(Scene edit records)
⁂

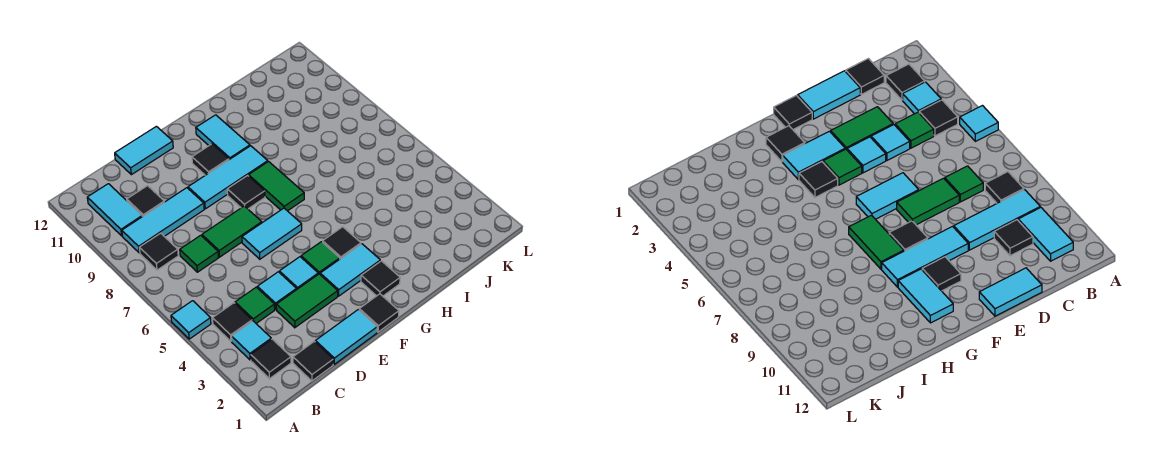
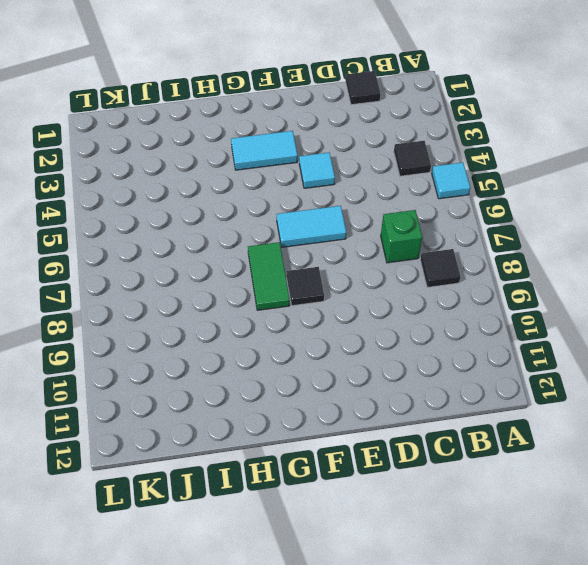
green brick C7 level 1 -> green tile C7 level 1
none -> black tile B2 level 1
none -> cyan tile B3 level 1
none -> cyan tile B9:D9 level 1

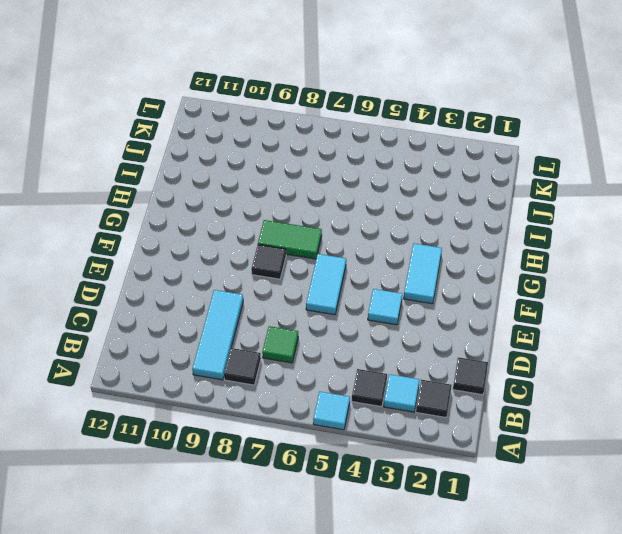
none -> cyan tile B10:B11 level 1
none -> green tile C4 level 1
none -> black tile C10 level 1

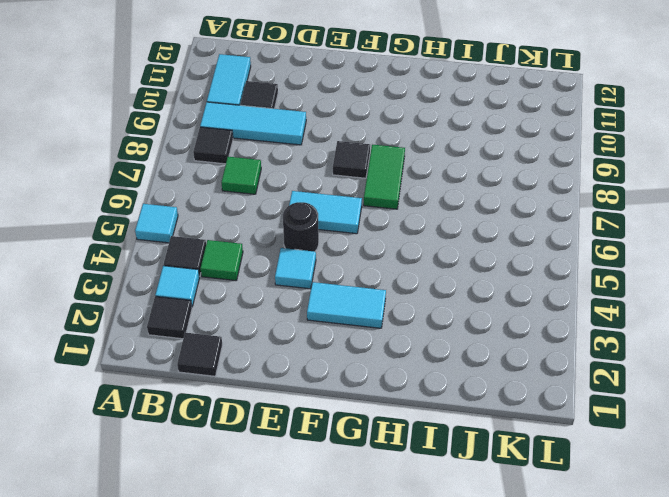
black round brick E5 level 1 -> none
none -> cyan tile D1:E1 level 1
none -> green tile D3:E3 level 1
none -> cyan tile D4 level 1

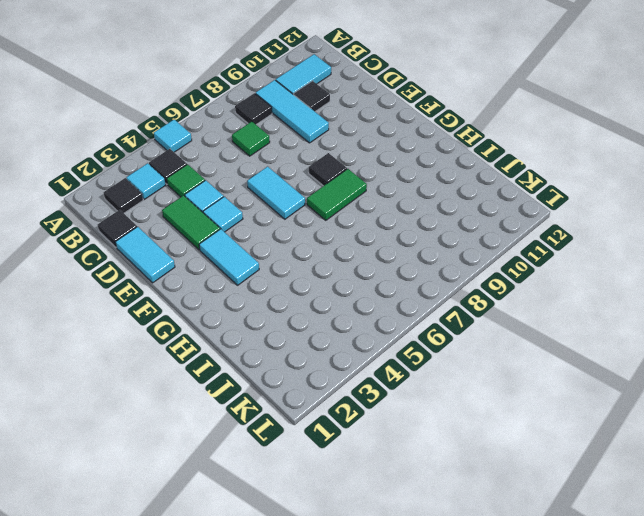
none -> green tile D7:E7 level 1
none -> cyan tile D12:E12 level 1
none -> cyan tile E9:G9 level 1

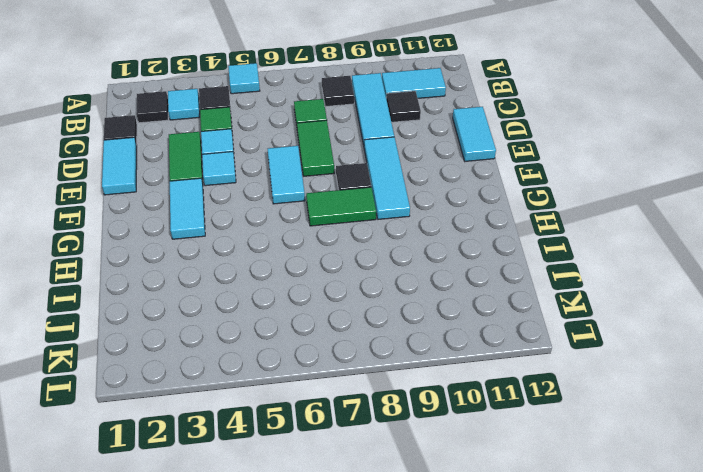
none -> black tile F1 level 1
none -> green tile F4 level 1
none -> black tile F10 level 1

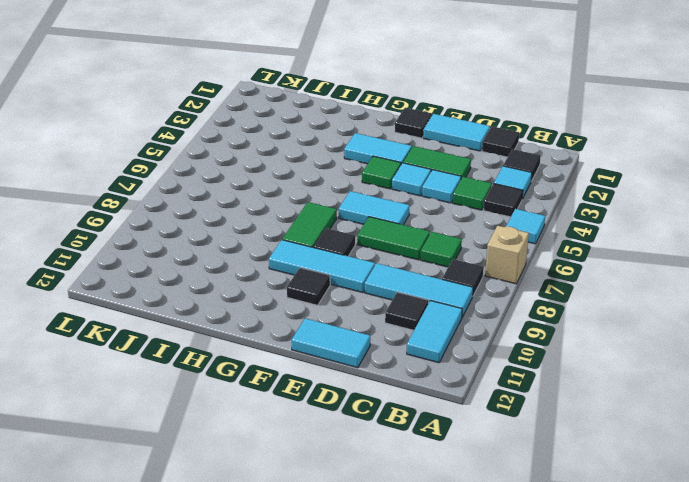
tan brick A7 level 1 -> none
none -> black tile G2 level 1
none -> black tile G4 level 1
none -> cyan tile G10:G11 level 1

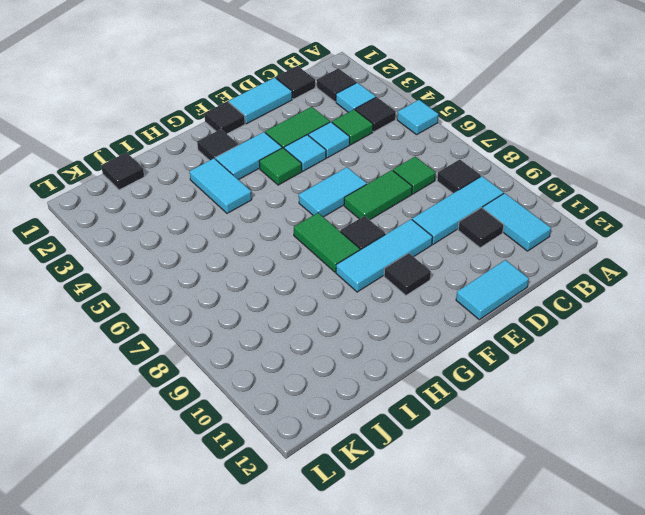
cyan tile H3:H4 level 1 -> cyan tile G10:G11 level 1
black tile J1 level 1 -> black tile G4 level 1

⁂

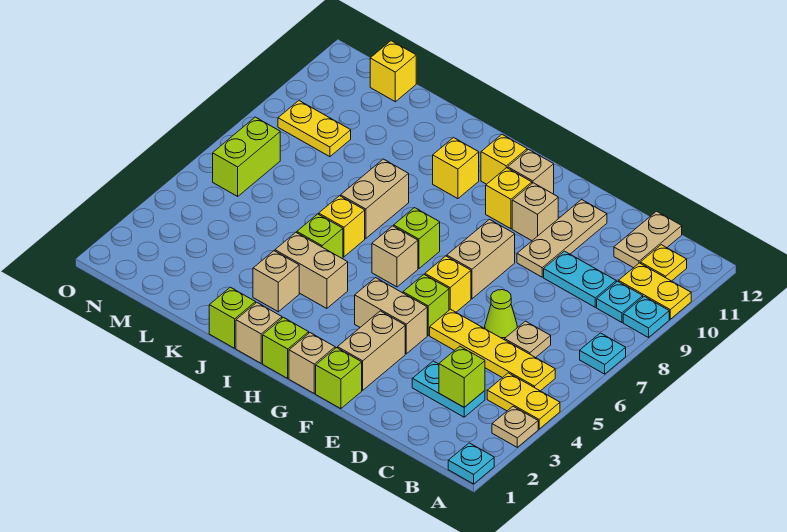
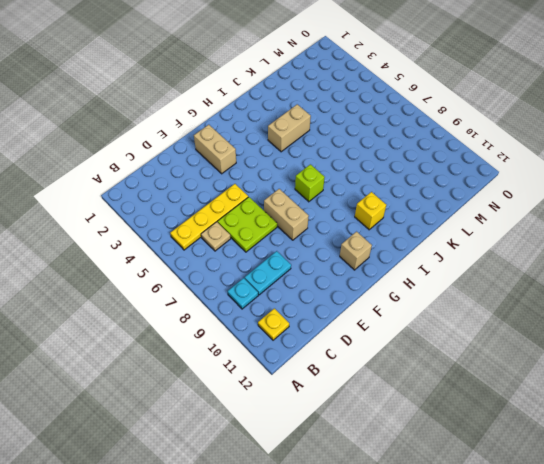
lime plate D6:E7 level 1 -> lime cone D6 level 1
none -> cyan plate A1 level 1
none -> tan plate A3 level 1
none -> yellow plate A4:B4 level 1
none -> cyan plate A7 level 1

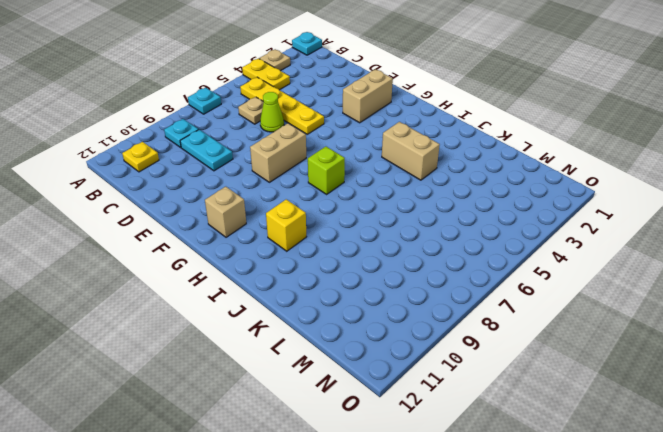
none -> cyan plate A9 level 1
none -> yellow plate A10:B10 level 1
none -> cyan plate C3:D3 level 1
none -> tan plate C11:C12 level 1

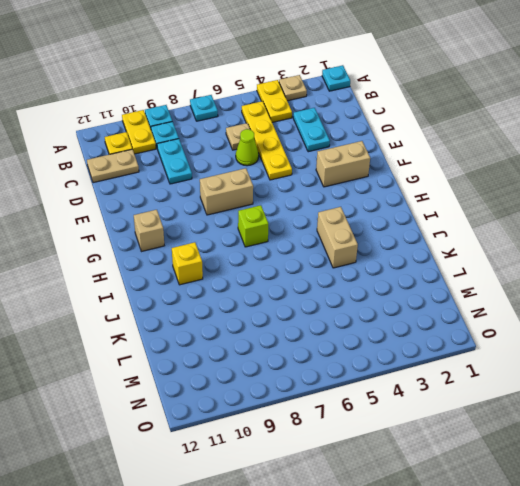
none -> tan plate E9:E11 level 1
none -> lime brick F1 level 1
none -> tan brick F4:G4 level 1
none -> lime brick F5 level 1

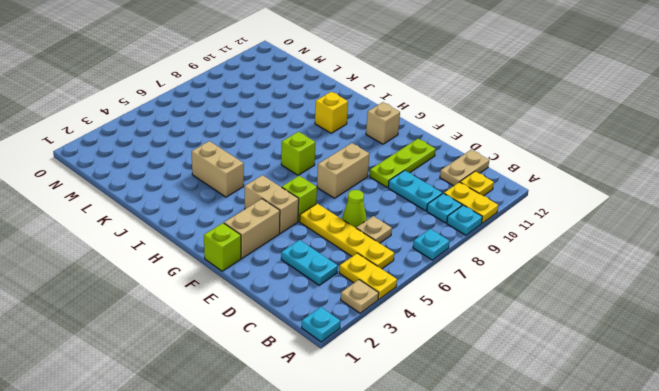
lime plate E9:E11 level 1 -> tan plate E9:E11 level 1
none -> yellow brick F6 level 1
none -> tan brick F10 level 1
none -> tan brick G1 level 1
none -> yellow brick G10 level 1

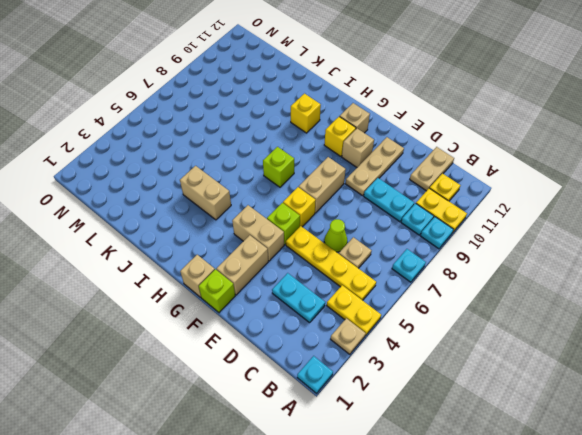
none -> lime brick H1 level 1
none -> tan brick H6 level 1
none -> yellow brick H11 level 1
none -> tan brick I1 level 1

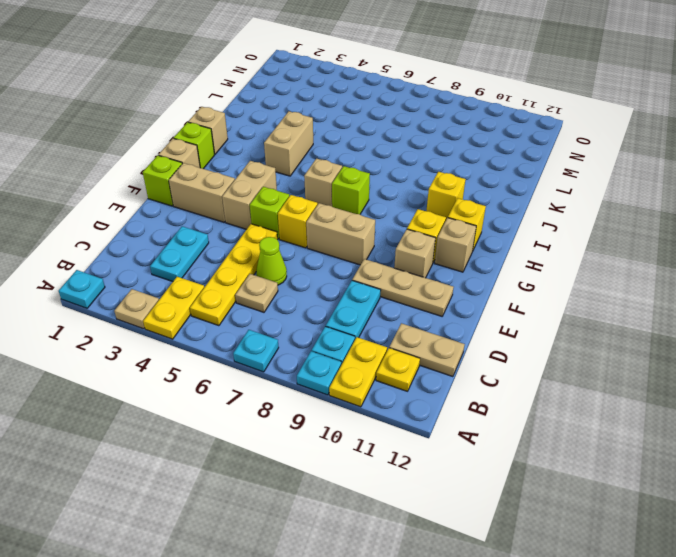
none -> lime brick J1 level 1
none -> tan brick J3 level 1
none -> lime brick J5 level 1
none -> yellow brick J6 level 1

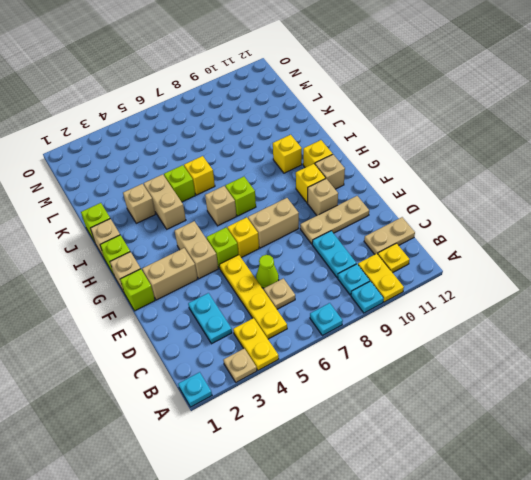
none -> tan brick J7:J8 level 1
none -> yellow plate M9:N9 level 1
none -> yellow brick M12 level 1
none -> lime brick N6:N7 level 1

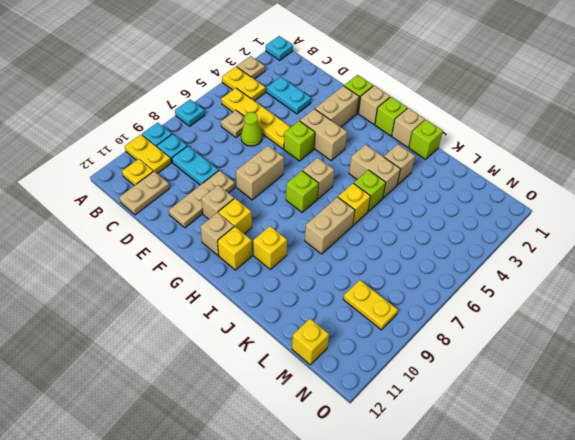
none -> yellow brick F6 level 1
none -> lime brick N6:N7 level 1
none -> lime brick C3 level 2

⁂

What you need to do:
All that is wanted is the lines above between the one containing "none -> cyan tile B3 level 1" and the one containing "tan brick A7 level 1 -> none", inclusive, restated word for word, with pictures omitted.

Solution for this exercise:
none -> cyan tile B3 level 1
none -> cyan tile B9:D9 level 1

none -> cyan tile B10:B11 level 1
none -> green tile C4 level 1
none -> black tile C10 level 1

black round brick E5 level 1 -> none
none -> cyan tile D1:E1 level 1
none -> green tile D3:E3 level 1
none -> cyan tile D4 level 1

none -> green tile D7:E7 level 1
none -> cyan tile D12:E12 level 1
none -> cyan tile E9:G9 level 1

none -> black tile F1 level 1
none -> green tile F4 level 1
none -> black tile F10 level 1

tan brick A7 level 1 -> none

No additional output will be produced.